▸ 課題の要件:
データの最初の行から「pink circle at (204, 93): moved 5 px right」を含む行までを、その行も含めて一字一句変えずに返してもらえますか？

▸ 入力データ:
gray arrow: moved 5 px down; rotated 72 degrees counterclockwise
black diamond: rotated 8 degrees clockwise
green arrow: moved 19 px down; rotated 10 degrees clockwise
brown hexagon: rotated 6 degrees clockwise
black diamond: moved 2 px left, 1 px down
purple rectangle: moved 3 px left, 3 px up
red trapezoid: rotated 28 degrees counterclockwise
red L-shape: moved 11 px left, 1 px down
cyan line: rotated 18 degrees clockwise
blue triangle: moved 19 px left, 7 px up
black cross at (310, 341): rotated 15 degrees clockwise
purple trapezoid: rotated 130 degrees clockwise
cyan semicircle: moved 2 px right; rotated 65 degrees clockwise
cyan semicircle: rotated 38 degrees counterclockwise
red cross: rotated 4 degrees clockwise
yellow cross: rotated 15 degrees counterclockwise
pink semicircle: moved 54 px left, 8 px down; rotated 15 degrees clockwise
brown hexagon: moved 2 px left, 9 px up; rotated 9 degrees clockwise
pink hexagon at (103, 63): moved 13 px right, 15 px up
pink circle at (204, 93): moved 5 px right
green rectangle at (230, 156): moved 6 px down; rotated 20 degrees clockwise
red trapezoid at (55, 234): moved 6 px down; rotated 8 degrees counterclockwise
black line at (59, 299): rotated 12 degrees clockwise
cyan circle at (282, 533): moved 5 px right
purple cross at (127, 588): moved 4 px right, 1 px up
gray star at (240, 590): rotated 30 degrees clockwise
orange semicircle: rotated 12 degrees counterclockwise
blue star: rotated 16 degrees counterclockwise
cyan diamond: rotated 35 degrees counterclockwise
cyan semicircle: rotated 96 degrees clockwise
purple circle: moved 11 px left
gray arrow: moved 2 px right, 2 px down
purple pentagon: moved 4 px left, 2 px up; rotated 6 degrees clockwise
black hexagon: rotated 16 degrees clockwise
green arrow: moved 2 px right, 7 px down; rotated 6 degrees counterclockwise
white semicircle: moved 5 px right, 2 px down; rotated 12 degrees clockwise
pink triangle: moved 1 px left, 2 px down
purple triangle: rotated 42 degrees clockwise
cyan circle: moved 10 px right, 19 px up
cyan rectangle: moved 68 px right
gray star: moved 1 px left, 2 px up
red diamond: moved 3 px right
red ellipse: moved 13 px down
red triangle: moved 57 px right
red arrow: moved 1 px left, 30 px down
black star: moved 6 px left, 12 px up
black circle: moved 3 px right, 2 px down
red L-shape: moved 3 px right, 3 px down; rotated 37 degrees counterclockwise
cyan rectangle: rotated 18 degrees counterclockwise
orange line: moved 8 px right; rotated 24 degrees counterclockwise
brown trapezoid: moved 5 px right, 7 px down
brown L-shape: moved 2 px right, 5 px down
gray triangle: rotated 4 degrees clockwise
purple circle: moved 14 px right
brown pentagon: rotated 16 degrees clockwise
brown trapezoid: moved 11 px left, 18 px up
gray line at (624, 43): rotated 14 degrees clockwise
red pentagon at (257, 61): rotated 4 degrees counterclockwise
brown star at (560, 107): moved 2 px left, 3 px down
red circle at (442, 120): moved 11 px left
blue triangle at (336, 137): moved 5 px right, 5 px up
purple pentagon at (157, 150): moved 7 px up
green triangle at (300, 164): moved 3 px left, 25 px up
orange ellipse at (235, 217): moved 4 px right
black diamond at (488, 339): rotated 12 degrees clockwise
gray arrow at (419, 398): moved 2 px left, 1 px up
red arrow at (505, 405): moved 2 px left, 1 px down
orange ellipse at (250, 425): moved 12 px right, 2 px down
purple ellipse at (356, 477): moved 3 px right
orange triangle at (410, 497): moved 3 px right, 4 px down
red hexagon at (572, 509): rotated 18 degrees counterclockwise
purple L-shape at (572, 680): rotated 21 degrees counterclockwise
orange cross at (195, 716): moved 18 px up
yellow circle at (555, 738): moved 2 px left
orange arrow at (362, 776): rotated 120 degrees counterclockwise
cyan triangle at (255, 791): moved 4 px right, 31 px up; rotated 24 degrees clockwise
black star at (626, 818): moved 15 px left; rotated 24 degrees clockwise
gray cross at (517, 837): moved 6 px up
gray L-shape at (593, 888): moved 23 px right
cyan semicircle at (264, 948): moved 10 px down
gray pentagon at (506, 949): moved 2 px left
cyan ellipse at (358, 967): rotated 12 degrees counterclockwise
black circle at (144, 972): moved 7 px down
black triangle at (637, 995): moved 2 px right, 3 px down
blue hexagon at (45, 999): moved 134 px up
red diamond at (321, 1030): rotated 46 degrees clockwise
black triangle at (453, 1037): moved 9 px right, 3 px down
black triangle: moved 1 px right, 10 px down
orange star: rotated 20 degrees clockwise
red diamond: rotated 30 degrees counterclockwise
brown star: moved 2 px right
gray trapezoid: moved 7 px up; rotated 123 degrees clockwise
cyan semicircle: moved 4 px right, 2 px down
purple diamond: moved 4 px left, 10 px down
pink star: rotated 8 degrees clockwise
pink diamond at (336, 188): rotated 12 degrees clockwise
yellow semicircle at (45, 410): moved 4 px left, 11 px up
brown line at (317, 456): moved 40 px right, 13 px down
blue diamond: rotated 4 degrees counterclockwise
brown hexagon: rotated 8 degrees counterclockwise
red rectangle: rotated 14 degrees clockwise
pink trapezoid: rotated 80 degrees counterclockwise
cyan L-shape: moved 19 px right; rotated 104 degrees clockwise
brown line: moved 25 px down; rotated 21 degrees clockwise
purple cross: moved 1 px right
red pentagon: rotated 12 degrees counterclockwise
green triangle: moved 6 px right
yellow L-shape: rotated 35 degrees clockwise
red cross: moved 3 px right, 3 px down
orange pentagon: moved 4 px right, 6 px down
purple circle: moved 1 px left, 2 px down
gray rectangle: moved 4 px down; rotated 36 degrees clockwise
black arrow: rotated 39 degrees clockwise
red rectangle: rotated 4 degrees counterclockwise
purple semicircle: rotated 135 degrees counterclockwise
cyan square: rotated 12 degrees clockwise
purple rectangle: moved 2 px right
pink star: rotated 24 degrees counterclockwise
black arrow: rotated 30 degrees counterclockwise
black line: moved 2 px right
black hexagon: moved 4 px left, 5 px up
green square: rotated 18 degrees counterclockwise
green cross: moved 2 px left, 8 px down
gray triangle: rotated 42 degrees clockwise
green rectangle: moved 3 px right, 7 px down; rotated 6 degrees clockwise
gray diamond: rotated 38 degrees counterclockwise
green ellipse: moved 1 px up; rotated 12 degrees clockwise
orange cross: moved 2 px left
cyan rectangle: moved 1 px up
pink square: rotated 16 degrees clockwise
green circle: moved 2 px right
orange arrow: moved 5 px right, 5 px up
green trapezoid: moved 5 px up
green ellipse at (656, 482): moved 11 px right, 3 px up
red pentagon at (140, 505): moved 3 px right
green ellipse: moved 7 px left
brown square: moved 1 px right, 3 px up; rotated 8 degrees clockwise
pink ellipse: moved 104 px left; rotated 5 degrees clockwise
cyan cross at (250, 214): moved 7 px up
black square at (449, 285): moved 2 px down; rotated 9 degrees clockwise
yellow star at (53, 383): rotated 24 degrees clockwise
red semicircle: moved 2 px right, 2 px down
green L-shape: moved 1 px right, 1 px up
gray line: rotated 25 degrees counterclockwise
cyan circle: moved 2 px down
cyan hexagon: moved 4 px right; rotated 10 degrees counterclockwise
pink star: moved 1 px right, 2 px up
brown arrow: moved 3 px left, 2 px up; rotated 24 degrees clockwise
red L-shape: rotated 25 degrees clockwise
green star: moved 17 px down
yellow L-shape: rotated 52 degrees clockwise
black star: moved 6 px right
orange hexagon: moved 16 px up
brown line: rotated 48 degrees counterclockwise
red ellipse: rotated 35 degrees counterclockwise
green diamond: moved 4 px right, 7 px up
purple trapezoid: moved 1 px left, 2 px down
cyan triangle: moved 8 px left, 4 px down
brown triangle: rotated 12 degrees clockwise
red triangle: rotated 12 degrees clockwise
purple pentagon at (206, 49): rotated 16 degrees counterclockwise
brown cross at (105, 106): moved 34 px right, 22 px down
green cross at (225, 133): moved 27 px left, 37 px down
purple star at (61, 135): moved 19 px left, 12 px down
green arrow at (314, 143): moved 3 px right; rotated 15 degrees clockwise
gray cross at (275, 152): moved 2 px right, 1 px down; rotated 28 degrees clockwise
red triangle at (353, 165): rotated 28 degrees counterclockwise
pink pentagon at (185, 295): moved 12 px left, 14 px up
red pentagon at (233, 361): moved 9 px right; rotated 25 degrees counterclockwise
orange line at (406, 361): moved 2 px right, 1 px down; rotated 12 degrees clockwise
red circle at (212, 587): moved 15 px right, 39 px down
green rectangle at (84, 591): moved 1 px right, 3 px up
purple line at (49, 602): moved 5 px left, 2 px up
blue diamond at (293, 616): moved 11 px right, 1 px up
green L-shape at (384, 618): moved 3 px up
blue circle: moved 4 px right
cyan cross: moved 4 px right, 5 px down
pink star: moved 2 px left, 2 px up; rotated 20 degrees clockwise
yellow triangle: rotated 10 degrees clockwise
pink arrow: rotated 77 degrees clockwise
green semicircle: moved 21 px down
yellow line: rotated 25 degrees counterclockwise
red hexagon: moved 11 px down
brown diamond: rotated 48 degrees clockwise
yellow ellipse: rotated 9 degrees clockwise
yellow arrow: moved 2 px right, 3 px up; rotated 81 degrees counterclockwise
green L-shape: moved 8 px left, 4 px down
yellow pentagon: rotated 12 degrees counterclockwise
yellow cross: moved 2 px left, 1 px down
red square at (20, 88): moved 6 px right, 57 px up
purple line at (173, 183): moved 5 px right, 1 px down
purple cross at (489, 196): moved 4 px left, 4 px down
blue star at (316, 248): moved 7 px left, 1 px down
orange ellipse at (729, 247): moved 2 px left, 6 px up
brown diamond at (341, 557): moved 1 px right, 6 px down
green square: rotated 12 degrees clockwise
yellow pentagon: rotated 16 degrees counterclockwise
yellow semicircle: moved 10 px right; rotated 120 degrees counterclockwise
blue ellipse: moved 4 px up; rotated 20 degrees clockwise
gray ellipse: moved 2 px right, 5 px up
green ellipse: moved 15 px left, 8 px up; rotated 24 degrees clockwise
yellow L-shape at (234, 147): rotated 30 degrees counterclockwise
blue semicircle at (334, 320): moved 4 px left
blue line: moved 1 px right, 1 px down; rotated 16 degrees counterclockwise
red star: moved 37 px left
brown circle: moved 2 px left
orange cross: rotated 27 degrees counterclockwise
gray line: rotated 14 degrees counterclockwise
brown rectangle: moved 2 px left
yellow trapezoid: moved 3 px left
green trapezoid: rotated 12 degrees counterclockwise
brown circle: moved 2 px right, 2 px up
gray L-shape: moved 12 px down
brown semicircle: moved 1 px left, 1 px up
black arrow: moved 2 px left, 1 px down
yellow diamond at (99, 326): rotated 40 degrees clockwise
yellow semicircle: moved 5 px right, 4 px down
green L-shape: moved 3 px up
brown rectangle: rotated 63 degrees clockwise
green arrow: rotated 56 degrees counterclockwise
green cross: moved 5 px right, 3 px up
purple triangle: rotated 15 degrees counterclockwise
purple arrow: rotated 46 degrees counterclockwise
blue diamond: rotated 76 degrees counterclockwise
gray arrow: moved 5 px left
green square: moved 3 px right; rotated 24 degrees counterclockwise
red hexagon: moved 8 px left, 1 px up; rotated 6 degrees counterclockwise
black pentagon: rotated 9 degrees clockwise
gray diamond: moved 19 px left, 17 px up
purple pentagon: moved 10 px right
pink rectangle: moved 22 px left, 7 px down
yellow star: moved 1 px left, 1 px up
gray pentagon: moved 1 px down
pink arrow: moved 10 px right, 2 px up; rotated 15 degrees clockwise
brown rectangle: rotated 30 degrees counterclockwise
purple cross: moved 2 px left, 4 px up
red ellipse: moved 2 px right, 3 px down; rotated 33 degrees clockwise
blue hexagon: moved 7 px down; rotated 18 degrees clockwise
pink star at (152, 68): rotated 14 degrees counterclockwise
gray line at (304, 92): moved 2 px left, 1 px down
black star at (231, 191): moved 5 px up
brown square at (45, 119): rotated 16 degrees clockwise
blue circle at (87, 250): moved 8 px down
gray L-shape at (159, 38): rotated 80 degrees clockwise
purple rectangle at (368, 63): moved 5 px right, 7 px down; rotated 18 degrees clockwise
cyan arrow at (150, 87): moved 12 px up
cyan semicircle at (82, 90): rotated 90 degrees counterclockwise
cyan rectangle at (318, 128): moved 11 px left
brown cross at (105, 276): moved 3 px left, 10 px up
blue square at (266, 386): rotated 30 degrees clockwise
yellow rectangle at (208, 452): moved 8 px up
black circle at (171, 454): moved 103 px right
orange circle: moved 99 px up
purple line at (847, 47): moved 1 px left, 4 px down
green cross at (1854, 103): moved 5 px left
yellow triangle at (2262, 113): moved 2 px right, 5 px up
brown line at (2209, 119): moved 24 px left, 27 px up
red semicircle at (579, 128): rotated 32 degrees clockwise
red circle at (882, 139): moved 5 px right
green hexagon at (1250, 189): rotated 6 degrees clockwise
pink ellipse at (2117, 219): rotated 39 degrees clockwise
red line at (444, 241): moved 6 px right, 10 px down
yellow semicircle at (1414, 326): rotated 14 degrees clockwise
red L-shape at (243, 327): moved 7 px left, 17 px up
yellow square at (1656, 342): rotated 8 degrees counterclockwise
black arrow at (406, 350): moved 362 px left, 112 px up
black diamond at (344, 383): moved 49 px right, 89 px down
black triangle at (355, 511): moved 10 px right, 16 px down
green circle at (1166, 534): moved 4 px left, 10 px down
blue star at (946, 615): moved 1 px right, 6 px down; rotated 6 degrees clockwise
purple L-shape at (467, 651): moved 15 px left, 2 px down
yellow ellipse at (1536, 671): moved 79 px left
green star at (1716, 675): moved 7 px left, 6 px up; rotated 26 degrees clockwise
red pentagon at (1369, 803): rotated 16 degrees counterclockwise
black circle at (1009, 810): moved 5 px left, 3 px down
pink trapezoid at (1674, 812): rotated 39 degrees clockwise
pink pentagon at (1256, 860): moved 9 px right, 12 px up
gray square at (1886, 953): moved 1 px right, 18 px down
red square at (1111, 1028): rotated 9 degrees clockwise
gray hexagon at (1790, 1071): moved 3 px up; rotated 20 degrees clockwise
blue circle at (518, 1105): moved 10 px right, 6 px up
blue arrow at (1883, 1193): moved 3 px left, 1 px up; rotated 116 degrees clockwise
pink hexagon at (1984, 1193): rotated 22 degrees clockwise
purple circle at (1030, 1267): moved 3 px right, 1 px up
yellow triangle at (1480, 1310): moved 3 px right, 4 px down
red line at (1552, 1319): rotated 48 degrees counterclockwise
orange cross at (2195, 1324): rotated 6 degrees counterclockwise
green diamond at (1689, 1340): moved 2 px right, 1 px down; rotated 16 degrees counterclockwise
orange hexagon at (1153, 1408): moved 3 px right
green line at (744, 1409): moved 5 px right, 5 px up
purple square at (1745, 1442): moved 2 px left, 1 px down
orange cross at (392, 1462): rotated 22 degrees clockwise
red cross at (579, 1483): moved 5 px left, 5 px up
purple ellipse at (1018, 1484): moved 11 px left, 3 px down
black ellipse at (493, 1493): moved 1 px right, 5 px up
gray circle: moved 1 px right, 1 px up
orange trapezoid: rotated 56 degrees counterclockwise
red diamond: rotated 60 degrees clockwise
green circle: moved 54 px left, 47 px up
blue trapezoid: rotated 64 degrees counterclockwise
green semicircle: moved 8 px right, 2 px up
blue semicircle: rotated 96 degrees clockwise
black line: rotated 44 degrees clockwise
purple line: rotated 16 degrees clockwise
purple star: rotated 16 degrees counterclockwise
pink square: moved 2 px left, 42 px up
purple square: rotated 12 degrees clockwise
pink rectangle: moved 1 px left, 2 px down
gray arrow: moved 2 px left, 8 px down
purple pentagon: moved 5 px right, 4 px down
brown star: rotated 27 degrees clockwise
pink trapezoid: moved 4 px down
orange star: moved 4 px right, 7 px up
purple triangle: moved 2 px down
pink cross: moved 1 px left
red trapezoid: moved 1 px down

▸ 解答済みの問題:
gray arrow: moved 5 px down; rotated 72 degrees counterclockwise
black diamond: rotated 8 degrees clockwise
green arrow: moved 19 px down; rotated 10 degrees clockwise
brown hexagon: rotated 6 degrees clockwise
black diamond: moved 2 px left, 1 px down
purple rectangle: moved 3 px left, 3 px up
red trapezoid: rotated 28 degrees counterclockwise
red L-shape: moved 11 px left, 1 px down
cyan line: rotated 18 degrees clockwise
blue triangle: moved 19 px left, 7 px up
black cross at (310, 341): rotated 15 degrees clockwise
purple trapezoid: rotated 130 degrees clockwise
cyan semicircle: moved 2 px right; rotated 65 degrees clockwise
cyan semicircle: rotated 38 degrees counterclockwise
red cross: rotated 4 degrees clockwise
yellow cross: rotated 15 degrees counterclockwise
pink semicircle: moved 54 px left, 8 px down; rotated 15 degrees clockwise
brown hexagon: moved 2 px left, 9 px up; rotated 9 degrees clockwise
pink hexagon at (103, 63): moved 13 px right, 15 px up
pink circle at (204, 93): moved 5 px right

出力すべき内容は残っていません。